> Your objective:
Print every line of the material exactly.

= Beginning of Section =

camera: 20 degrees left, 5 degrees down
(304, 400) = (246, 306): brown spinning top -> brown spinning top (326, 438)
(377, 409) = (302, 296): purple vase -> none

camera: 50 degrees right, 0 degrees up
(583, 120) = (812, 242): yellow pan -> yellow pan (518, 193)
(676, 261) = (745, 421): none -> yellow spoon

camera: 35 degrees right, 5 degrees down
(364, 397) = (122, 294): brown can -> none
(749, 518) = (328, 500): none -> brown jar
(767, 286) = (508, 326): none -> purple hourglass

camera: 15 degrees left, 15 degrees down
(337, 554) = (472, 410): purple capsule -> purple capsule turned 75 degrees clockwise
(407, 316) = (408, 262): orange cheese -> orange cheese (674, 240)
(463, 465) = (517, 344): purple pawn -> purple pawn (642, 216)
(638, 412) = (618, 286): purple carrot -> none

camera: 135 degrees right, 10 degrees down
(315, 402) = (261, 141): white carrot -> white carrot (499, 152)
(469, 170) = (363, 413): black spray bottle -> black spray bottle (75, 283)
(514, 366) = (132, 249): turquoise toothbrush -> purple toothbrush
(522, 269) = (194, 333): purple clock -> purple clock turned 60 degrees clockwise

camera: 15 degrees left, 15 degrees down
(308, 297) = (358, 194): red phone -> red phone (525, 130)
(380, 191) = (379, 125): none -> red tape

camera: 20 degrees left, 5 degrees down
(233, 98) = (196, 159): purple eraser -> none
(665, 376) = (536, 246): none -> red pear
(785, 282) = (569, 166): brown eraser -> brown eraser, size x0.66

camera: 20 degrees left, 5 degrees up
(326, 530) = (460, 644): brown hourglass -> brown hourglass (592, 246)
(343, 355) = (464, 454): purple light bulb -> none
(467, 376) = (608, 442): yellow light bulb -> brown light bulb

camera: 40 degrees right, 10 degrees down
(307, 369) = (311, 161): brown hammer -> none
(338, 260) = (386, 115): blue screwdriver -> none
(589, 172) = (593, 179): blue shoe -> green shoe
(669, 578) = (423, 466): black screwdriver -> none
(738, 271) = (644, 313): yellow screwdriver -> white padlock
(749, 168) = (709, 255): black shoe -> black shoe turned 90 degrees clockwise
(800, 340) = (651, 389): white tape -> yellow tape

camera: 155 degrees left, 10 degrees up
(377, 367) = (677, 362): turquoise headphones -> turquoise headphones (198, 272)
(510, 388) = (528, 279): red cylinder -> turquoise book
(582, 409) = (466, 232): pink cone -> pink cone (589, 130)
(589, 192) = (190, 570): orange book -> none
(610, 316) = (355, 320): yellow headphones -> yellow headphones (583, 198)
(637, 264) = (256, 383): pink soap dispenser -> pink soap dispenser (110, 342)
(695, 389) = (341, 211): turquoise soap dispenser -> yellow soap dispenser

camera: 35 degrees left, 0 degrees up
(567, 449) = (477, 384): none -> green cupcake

= End of Section =

> Answer:
camera: 20 degrees left, 5 degrees down
(304, 400) = (246, 306): brown spinning top -> brown spinning top (326, 438)
(377, 409) = (302, 296): purple vase -> none

camera: 50 degrees right, 0 degrees up
(583, 120) = (812, 242): yellow pan -> yellow pan (518, 193)
(676, 261) = (745, 421): none -> yellow spoon

camera: 35 degrees right, 5 degrees down
(364, 397) = (122, 294): brown can -> none
(749, 518) = (328, 500): none -> brown jar
(767, 286) = (508, 326): none -> purple hourglass

camera: 15 degrees left, 15 degrees down
(337, 554) = (472, 410): purple capsule -> purple capsule turned 75 degrees clockwise
(407, 316) = (408, 262): orange cheese -> orange cheese (674, 240)
(463, 465) = (517, 344): purple pawn -> purple pawn (642, 216)
(638, 412) = (618, 286): purple carrot -> none

camera: 135 degrees right, 10 degrees down
(315, 402) = (261, 141): white carrot -> white carrot (499, 152)
(469, 170) = (363, 413): black spray bottle -> black spray bottle (75, 283)
(514, 366) = (132, 249): turquoise toothbrush -> purple toothbrush
(522, 269) = (194, 333): purple clock -> purple clock turned 60 degrees clockwise

camera: 15 degrees left, 15 degrees down
(308, 297) = (358, 194): red phone -> red phone (525, 130)
(380, 191) = (379, 125): none -> red tape

camera: 20 degrees left, 5 degrees down
(233, 98) = (196, 159): purple eraser -> none
(665, 376) = (536, 246): none -> red pear
(785, 282) = (569, 166): brown eraser -> brown eraser, size x0.66

camera: 20 degrees left, 5 degrees up
(326, 530) = (460, 644): brown hourglass -> brown hourglass (592, 246)
(343, 355) = (464, 454): purple light bulb -> none
(467, 376) = (608, 442): yellow light bulb -> brown light bulb

camera: 40 degrees right, 10 degrees down
(307, 369) = (311, 161): brown hammer -> none
(338, 260) = (386, 115): blue screwdriver -> none
(589, 172) = (593, 179): blue shoe -> green shoe
(669, 578) = (423, 466): black screwdriver -> none
(738, 271) = (644, 313): yellow screwdriver -> white padlock
(749, 168) = (709, 255): black shoe -> black shoe turned 90 degrees clockwise
(800, 340) = (651, 389): white tape -> yellow tape

camera: 155 degrees left, 10 degrees up
(377, 367) = (677, 362): turquoise headphones -> turquoise headphones (198, 272)
(510, 388) = (528, 279): red cylinder -> turquoise book
(582, 409) = (466, 232): pink cone -> pink cone (589, 130)
(589, 192) = (190, 570): orange book -> none
(610, 316) = (355, 320): yellow headphones -> yellow headphones (583, 198)
(637, 264) = (256, 383): pink soap dispenser -> pink soap dispenser (110, 342)
(695, 389) = (341, 211): turquoise soap dispenser -> yellow soap dispenser

camera: 35 degrees left, 0 degrees up
(567, 449) = (477, 384): none -> green cupcake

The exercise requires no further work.